### Set problem:
Could you reproduce each of the records below verbatim, every character unchanged?
|---|
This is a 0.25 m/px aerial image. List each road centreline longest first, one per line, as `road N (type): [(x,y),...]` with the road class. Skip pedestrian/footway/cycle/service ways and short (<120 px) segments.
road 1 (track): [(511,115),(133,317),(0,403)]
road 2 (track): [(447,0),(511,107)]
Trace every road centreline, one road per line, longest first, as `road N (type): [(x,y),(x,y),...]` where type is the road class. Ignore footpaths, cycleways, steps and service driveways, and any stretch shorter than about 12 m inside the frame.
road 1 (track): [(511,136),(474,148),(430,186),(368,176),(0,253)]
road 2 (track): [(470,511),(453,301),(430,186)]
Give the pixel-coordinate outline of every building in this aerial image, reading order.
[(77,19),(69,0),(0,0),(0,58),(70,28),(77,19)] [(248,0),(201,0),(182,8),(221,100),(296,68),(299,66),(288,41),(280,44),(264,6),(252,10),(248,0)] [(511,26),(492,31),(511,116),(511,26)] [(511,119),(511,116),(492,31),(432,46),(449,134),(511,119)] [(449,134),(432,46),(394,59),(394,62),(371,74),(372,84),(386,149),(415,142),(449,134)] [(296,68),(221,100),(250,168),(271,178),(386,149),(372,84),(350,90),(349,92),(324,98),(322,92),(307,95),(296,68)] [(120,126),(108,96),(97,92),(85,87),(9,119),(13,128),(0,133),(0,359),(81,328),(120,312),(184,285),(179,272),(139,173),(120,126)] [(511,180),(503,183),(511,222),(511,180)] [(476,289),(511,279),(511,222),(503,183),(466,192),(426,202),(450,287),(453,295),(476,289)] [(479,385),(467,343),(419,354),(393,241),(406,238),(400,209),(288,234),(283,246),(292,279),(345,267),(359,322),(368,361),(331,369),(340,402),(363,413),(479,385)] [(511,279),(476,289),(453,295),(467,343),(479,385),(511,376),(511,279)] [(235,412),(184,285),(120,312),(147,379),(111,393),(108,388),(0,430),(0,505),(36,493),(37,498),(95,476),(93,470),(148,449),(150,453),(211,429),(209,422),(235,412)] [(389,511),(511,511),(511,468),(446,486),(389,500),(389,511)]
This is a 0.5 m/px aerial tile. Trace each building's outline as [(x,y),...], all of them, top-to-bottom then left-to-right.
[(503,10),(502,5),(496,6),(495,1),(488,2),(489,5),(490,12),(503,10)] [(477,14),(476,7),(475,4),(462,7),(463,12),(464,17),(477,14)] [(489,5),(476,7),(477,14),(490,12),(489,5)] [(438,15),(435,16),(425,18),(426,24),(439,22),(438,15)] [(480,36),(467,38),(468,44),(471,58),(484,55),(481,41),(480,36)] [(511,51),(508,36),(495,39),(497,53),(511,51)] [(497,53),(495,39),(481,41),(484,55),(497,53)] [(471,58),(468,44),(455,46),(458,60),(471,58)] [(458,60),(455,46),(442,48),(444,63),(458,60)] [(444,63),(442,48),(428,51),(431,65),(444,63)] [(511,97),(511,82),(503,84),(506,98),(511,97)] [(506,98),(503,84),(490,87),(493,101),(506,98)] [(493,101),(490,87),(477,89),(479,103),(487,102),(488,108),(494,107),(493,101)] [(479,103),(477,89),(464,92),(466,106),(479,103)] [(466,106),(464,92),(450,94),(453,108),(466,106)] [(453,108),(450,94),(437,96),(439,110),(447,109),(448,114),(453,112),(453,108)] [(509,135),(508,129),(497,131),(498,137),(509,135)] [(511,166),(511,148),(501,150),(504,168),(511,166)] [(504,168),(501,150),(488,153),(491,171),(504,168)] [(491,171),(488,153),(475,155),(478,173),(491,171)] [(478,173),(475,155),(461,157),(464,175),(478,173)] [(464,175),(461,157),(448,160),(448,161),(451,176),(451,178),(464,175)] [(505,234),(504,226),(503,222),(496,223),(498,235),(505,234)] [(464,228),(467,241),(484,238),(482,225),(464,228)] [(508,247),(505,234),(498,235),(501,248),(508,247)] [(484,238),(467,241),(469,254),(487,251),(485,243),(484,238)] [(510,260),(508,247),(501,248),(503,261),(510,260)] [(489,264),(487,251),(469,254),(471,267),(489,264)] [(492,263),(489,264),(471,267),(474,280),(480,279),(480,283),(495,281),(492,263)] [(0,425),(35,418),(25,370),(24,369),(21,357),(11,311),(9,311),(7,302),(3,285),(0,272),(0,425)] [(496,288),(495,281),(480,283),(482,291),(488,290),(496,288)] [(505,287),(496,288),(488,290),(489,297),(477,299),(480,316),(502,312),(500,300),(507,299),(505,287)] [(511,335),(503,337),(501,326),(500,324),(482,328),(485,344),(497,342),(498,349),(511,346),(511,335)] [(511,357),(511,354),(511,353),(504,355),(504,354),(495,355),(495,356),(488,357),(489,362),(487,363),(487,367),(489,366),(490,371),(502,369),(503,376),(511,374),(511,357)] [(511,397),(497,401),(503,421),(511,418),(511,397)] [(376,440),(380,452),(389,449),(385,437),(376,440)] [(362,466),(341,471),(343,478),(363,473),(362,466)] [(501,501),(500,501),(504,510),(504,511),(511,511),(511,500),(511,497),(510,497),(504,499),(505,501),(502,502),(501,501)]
|---|
### Problem solution:
This is a 0.25 m/px aerial image. List each road centreline longest first, one per line, as `road N (type): [(x,y),...]` with the road class. Skip pedestrian/footway/cycle/service ways and short (<120 px) segments.
road 1 (track): [(511,115),(133,317),(0,403)]
road 2 (track): [(447,0),(511,107)]
Trace every road centreline, one road per line, longest first, as `road N (type): [(x,y),(x,y),...]` where type is the road class. Ignore footpaths, cycleways, steps and service driveways, and any stretch shorter than about 12 m inside the frame.
road 1 (track): [(511,136),(474,148),(430,186),(368,176),(0,253)]
road 2 (track): [(470,511),(453,301),(430,186)]
Give the pixel-coordinate outline of every building in this aerial image, reading order.
[(77,19),(69,0),(0,0),(0,58),(70,28),(77,19)] [(248,0),(201,0),(182,8),(221,100),(296,68),(299,66),(288,41),(280,44),(264,6),(252,10),(248,0)] [(511,26),(492,31),(511,116),(511,26)] [(511,119),(511,116),(492,31),(432,46),(449,134),(511,119)] [(449,134),(432,46),(394,59),(394,62),(371,74),(372,84),(386,149),(415,142),(449,134)] [(296,68),(221,100),(250,168),(271,178),(386,149),(372,84),(350,90),(349,92),(324,98),(322,92),(307,95),(296,68)] [(120,126),(108,96),(97,92),(85,87),(9,119),(13,128),(0,133),(0,359),(81,328),(120,312),(184,285),(179,272),(139,173),(120,126)] [(511,180),(503,183),(511,222),(511,180)] [(476,289),(511,279),(511,222),(503,183),(466,192),(426,202),(450,287),(453,295),(476,289)] [(479,385),(467,343),(419,354),(393,241),(406,238),(400,209),(288,234),(283,246),(292,279),(345,267),(359,322),(368,361),(331,369),(340,402),(363,413),(479,385)] [(511,279),(476,289),(453,295),(467,343),(479,385),(511,376),(511,279)] [(235,412),(184,285),(120,312),(147,379),(111,393),(108,388),(0,430),(0,505),(36,493),(37,498),(95,476),(93,470),(148,449),(150,453),(211,429),(209,422),(235,412)] [(389,511),(511,511),(511,468),(446,486),(389,500),(389,511)]
This is a 0.5 m/px aerial tile. Trace each building's outline as [(x,y),...], all of them, top-to-bottom then left-to-right.
[(503,10),(502,5),(496,6),(495,1),(488,2),(489,5),(490,12),(503,10)] [(477,14),(476,7),(475,4),(462,7),(463,12),(464,17),(477,14)] [(489,5),(476,7),(477,14),(490,12),(489,5)] [(438,15),(435,16),(425,18),(426,24),(439,22),(438,15)] [(480,36),(467,38),(468,44),(471,58),(484,55),(481,41),(480,36)] [(511,51),(508,36),(495,39),(497,53),(511,51)] [(497,53),(495,39),(481,41),(484,55),(497,53)] [(471,58),(468,44),(455,46),(458,60),(471,58)] [(458,60),(455,46),(442,48),(444,63),(458,60)] [(444,63),(442,48),(428,51),(431,65),(444,63)] [(511,97),(511,82),(503,84),(506,98),(511,97)] [(506,98),(503,84),(490,87),(493,101),(506,98)] [(493,101),(490,87),(477,89),(479,103),(487,102),(488,108),(494,107),(493,101)] [(479,103),(477,89),(464,92),(466,106),(479,103)] [(466,106),(464,92),(450,94),(453,108),(466,106)] [(453,108),(450,94),(437,96),(439,110),(447,109),(448,114),(453,112),(453,108)] [(509,135),(508,129),(497,131),(498,137),(509,135)] [(511,166),(511,148),(501,150),(504,168),(511,166)] [(504,168),(501,150),(488,153),(491,171),(504,168)] [(491,171),(488,153),(475,155),(478,173),(491,171)] [(478,173),(475,155),(461,157),(464,175),(478,173)] [(464,175),(461,157),(448,160),(448,161),(451,176),(451,178),(464,175)] [(505,234),(504,226),(503,222),(496,223),(498,235),(505,234)] [(464,228),(467,241),(484,238),(482,225),(464,228)] [(508,247),(505,234),(498,235),(501,248),(508,247)] [(484,238),(467,241),(469,254),(487,251),(485,243),(484,238)] [(510,260),(508,247),(501,248),(503,261),(510,260)] [(489,264),(487,251),(469,254),(471,267),(489,264)] [(492,263),(489,264),(471,267),(474,280),(480,279),(480,283),(495,281),(492,263)] [(0,425),(35,418),(25,370),(24,369),(21,357),(11,311),(9,311),(7,302),(3,285),(0,272),(0,425)] [(496,288),(495,281),(480,283),(482,291),(488,290),(496,288)] [(505,287),(496,288),(488,290),(489,297),(477,299),(480,316),(502,312),(500,300),(507,299),(505,287)] [(511,335),(503,337),(501,326),(500,324),(482,328),(485,344),(497,342),(498,349),(511,346),(511,335)] [(511,357),(511,354),(511,353),(504,355),(504,354),(495,355),(495,356),(488,357),(489,362),(487,363),(487,367),(489,366),(490,371),(502,369),(503,376),(511,374),(511,357)] [(511,397),(497,401),(503,421),(511,418),(511,397)] [(376,440),(380,452),(389,449),(385,437),(376,440)] [(362,466),(341,471),(343,478),(363,473),(362,466)] [(501,501),(500,501),(504,510),(504,511),(511,511),(511,500),(511,497),(510,497),(504,499),(505,501),(502,502),(501,501)]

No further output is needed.